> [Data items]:

=== Section Start ===

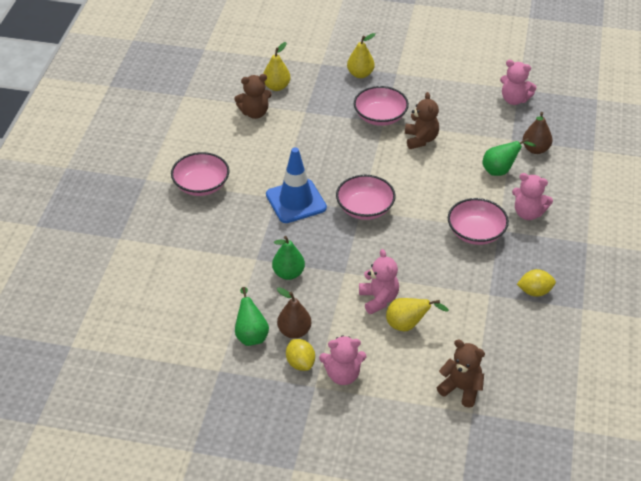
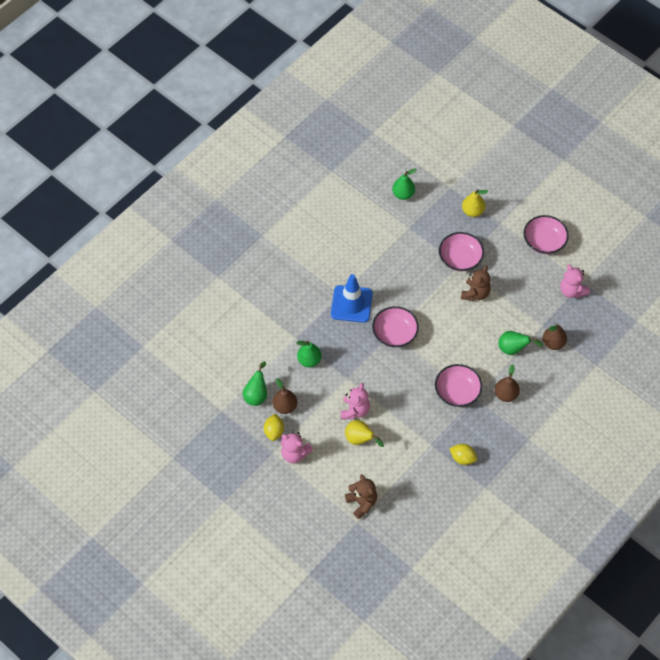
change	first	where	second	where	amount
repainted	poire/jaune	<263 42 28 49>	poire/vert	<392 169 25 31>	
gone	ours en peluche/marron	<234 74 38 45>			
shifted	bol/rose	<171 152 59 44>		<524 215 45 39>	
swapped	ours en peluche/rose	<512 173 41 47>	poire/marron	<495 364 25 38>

=== Section End ===

> [Instructions for the task]:
All of the data above must be printed exactly, minus its pictures.

> [Exercise answer]:
change	first	where	second	where	amount
repainted	poire/jaune	<263 42 28 49>	poire/vert	<392 169 25 31>	
gone	ours en peluche/marron	<234 74 38 45>			
shifted	bol/rose	<171 152 59 44>		<524 215 45 39>	
swapped	ours en peluche/rose	<512 173 41 47>	poire/marron	<495 364 25 38>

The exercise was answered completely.